## Data records

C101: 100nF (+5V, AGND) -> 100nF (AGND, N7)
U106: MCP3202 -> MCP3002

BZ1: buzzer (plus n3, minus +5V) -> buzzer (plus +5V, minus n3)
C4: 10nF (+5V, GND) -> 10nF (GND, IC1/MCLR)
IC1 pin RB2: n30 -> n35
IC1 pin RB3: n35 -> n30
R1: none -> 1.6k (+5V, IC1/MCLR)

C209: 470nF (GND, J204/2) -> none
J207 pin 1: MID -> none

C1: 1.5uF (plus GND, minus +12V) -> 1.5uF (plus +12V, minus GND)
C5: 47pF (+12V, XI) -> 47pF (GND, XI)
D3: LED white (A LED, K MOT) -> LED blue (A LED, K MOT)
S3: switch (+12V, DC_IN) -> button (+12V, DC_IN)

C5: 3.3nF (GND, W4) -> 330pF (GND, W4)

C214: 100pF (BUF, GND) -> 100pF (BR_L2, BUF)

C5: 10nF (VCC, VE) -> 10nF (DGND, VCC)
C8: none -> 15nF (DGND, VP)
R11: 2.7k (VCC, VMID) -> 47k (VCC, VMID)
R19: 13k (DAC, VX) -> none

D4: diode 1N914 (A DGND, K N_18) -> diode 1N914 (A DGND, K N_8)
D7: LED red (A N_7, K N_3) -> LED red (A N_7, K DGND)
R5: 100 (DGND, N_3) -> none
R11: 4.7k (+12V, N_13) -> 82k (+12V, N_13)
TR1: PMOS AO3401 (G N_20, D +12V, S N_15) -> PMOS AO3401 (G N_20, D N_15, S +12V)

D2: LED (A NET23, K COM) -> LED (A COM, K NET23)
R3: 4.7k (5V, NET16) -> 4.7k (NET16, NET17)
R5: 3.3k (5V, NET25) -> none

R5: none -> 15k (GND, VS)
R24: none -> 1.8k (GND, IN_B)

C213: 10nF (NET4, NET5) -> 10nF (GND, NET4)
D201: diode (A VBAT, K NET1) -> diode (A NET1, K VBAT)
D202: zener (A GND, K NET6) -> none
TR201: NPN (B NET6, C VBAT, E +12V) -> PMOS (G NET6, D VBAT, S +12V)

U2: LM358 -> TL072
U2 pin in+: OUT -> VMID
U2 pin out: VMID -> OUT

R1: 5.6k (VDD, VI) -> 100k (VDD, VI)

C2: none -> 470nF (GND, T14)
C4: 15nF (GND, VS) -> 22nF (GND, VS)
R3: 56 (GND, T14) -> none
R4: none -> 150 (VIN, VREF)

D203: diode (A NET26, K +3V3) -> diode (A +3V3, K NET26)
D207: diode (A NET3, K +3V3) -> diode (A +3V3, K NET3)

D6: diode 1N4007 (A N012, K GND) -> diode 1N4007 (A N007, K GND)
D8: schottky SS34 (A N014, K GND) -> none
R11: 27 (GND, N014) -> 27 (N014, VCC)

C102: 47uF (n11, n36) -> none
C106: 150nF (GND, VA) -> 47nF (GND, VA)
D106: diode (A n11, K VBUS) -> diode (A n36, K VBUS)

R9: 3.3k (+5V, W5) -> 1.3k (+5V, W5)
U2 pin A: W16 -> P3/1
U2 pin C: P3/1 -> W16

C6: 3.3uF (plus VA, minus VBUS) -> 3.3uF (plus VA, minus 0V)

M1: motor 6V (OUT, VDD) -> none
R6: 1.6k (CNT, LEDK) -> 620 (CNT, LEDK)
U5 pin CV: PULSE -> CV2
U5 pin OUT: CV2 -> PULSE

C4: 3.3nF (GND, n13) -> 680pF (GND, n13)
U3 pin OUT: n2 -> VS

## Problem statement
Your task is to write out, exactly, the line that contains "U5 pin OUT: CV2 -> PULSE" and each line after it to the end of the data, with no other lines.

## Task result
U5 pin OUT: CV2 -> PULSE

C4: 3.3nF (GND, n13) -> 680pF (GND, n13)
U3 pin OUT: n2 -> VS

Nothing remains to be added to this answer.